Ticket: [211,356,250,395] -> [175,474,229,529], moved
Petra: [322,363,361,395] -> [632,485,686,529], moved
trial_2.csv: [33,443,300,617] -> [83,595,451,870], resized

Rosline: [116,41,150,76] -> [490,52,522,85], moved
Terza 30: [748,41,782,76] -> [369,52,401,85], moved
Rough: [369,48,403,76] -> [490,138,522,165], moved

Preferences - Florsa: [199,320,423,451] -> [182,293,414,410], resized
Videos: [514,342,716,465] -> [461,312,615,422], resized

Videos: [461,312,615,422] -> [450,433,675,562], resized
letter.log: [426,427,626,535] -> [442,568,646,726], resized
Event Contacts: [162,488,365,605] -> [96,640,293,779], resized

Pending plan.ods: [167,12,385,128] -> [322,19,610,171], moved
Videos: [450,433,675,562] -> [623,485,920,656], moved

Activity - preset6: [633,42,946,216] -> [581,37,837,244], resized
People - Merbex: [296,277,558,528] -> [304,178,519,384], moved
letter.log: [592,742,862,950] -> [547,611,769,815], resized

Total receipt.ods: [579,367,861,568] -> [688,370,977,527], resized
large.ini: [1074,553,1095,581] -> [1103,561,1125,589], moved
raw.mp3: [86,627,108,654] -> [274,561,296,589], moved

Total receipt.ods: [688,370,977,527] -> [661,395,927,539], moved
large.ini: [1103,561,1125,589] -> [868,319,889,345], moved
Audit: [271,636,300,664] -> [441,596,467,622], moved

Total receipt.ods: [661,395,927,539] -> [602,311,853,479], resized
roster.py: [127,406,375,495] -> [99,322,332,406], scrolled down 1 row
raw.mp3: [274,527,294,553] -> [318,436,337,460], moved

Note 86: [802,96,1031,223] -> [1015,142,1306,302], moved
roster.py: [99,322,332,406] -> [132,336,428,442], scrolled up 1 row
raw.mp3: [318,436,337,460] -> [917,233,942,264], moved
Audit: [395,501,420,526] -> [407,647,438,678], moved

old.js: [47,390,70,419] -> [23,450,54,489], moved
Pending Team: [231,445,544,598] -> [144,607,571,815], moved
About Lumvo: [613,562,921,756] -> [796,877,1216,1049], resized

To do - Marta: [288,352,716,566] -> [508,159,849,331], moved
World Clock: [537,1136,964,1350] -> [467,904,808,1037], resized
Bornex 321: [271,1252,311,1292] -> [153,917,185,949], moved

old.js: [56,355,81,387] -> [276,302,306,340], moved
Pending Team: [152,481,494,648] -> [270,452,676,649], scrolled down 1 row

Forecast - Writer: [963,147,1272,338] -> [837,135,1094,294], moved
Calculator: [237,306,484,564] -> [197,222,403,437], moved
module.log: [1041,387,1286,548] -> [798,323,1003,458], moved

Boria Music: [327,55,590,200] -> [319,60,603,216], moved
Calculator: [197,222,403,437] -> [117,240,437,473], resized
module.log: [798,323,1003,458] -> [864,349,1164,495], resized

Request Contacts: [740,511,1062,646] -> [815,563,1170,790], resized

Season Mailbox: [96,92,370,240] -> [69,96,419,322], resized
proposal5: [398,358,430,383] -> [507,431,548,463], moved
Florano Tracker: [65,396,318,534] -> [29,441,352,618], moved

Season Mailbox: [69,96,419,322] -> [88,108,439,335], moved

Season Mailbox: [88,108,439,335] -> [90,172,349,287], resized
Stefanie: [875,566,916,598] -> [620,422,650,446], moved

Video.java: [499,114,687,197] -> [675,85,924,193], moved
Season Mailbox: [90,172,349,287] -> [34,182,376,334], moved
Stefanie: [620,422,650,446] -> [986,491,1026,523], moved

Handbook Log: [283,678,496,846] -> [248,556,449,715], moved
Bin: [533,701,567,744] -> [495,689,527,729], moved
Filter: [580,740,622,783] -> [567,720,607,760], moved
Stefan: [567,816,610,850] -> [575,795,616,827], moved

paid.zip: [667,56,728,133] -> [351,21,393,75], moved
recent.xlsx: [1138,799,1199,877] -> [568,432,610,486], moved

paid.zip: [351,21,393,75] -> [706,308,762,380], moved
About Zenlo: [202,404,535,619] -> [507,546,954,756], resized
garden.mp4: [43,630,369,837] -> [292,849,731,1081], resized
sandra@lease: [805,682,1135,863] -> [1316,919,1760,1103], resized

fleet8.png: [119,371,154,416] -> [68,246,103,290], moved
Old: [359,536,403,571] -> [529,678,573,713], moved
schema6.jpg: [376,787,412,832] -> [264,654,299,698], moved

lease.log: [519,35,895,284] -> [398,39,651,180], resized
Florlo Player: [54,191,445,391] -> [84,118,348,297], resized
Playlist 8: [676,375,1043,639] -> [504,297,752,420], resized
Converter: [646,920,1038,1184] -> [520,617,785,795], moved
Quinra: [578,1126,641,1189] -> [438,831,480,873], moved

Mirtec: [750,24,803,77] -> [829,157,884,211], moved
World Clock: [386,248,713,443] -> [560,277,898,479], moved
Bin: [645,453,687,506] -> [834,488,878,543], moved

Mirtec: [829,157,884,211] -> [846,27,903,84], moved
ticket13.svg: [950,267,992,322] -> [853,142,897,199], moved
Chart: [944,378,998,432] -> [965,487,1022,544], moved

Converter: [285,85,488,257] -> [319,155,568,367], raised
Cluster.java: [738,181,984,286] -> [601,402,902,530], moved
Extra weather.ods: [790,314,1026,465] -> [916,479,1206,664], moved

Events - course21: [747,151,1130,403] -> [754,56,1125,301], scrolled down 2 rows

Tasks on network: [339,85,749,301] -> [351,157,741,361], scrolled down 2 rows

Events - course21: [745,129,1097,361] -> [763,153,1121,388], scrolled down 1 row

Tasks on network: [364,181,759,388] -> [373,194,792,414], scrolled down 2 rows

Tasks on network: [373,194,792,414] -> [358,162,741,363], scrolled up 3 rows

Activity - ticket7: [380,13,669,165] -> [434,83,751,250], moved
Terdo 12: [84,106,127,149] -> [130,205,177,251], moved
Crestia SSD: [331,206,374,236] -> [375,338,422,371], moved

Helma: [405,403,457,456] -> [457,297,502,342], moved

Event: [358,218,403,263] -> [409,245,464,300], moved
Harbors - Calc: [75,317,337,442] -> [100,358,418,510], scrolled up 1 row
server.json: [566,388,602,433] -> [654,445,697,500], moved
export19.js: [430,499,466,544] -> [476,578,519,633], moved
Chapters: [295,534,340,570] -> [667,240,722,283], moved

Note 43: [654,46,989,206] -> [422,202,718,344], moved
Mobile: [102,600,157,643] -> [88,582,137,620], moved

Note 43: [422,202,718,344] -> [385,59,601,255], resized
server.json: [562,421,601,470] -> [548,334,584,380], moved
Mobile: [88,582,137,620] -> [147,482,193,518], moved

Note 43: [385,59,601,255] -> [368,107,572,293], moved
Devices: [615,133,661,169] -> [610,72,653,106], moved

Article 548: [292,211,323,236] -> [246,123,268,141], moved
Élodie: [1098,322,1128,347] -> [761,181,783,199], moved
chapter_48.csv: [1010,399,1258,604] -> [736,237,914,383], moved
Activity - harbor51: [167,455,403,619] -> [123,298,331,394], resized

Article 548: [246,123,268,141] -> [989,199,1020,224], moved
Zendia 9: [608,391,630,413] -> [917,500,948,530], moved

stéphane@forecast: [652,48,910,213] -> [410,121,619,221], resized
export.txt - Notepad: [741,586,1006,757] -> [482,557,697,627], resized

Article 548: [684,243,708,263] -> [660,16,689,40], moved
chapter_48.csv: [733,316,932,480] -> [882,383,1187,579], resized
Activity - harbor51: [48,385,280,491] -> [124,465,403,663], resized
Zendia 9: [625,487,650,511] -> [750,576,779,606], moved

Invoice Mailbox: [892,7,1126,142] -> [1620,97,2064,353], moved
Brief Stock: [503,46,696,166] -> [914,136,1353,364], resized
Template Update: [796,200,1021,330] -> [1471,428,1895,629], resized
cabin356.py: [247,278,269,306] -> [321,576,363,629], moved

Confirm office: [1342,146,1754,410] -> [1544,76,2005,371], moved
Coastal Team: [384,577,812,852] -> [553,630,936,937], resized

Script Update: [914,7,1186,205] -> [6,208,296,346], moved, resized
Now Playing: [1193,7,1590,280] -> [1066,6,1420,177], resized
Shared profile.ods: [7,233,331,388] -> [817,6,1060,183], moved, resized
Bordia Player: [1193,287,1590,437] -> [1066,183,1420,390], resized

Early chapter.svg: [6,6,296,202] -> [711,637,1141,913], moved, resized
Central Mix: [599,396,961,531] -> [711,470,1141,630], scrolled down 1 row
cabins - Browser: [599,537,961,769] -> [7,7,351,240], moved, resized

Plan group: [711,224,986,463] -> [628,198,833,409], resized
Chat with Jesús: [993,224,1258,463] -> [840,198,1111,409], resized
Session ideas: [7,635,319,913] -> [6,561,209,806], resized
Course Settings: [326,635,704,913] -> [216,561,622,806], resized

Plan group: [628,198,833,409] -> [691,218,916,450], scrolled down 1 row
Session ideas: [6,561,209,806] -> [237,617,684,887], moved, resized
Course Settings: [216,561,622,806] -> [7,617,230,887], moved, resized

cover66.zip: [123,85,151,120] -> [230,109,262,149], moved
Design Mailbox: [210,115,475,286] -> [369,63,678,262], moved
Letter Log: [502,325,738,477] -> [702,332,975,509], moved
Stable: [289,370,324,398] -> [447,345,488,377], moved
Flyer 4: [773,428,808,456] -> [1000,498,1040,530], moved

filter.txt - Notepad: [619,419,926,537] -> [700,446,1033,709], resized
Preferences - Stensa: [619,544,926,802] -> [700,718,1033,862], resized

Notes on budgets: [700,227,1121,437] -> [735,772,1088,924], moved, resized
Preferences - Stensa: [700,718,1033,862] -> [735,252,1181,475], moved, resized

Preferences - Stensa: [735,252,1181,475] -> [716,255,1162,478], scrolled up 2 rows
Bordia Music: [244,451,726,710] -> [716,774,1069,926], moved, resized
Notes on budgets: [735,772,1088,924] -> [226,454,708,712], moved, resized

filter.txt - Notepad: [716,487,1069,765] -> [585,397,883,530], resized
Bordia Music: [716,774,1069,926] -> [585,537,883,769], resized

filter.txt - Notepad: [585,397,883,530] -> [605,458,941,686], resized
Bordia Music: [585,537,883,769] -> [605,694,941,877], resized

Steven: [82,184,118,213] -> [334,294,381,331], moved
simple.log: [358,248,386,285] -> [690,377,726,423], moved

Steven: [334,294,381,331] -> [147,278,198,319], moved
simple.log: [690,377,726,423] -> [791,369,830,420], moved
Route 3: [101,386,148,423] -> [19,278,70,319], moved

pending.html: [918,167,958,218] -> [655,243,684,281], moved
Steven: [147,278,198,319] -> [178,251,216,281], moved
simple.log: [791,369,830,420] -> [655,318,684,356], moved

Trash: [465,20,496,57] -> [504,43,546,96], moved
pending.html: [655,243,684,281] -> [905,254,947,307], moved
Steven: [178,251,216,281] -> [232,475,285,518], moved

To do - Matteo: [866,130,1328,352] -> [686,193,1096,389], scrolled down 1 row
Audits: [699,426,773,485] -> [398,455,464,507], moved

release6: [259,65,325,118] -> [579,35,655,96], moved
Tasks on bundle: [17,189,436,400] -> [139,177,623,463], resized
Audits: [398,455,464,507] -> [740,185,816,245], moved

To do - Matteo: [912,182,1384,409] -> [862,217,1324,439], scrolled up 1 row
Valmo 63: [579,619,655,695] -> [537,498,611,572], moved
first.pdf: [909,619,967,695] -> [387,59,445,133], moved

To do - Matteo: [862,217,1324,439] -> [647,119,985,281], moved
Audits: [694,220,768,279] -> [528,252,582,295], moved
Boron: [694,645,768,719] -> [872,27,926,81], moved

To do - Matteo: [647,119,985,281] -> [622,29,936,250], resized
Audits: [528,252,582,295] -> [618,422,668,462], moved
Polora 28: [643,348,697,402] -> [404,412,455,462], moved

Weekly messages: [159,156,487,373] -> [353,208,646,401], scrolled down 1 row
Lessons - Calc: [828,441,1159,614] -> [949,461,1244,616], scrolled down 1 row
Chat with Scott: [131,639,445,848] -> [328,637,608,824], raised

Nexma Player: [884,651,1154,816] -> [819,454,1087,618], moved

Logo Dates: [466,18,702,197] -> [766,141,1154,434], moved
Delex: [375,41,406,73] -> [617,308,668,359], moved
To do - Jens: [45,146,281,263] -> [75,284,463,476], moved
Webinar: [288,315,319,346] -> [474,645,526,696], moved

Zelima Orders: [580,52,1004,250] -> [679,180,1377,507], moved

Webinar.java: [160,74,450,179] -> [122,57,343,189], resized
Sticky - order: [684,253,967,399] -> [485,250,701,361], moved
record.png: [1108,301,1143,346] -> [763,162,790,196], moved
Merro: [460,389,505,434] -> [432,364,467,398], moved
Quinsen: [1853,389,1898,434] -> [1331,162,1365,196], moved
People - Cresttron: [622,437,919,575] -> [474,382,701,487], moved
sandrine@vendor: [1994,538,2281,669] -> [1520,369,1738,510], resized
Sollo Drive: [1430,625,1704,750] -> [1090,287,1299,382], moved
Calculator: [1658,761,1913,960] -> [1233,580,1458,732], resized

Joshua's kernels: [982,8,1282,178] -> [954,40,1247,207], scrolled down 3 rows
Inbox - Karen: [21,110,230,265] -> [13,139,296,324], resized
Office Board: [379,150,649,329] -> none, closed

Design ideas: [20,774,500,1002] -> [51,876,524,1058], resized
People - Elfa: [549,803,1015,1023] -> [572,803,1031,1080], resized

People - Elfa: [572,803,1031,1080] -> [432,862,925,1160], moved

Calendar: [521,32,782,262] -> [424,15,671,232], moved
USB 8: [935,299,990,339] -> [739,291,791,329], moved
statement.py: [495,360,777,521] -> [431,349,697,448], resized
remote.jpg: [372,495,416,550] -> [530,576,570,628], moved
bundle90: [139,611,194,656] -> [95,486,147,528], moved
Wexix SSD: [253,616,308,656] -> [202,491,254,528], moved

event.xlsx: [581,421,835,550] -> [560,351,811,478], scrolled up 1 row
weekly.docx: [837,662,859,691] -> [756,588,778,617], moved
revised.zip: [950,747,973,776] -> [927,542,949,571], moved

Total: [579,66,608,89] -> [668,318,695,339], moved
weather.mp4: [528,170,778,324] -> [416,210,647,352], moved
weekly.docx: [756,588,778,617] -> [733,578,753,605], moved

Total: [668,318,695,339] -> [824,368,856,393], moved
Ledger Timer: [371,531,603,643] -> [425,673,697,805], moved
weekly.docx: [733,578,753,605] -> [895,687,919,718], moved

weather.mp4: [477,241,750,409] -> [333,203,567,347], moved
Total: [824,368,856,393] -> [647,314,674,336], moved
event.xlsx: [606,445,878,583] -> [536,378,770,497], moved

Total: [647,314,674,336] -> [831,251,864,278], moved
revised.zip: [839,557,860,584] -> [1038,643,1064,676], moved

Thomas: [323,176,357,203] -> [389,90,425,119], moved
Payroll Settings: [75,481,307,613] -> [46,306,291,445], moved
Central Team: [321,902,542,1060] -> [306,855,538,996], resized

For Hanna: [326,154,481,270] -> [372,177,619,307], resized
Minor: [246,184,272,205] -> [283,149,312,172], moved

########################################

Please, from the entries above, set down exactly the lines from the one containing "old.js: [56,355,81,387] ->" through the one containing "Season Mailbox: [90,172,349,287]", and only those.

old.js: [56,355,81,387] -> [276,302,306,340], moved
Pending Team: [152,481,494,648] -> [270,452,676,649], scrolled down 1 row

Forecast - Writer: [963,147,1272,338] -> [837,135,1094,294], moved
Calculator: [237,306,484,564] -> [197,222,403,437], moved
module.log: [1041,387,1286,548] -> [798,323,1003,458], moved

Boria Music: [327,55,590,200] -> [319,60,603,216], moved
Calculator: [197,222,403,437] -> [117,240,437,473], resized
module.log: [798,323,1003,458] -> [864,349,1164,495], resized

Request Contacts: [740,511,1062,646] -> [815,563,1170,790], resized

Season Mailbox: [96,92,370,240] -> [69,96,419,322], resized
proposal5: [398,358,430,383] -> [507,431,548,463], moved
Florano Tracker: [65,396,318,534] -> [29,441,352,618], moved

Season Mailbox: [69,96,419,322] -> [88,108,439,335], moved

Season Mailbox: [88,108,439,335] -> [90,172,349,287], resized
Stefanie: [875,566,916,598] -> [620,422,650,446], moved

Video.java: [499,114,687,197] -> [675,85,924,193], moved
Season Mailbox: [90,172,349,287] -> [34,182,376,334], moved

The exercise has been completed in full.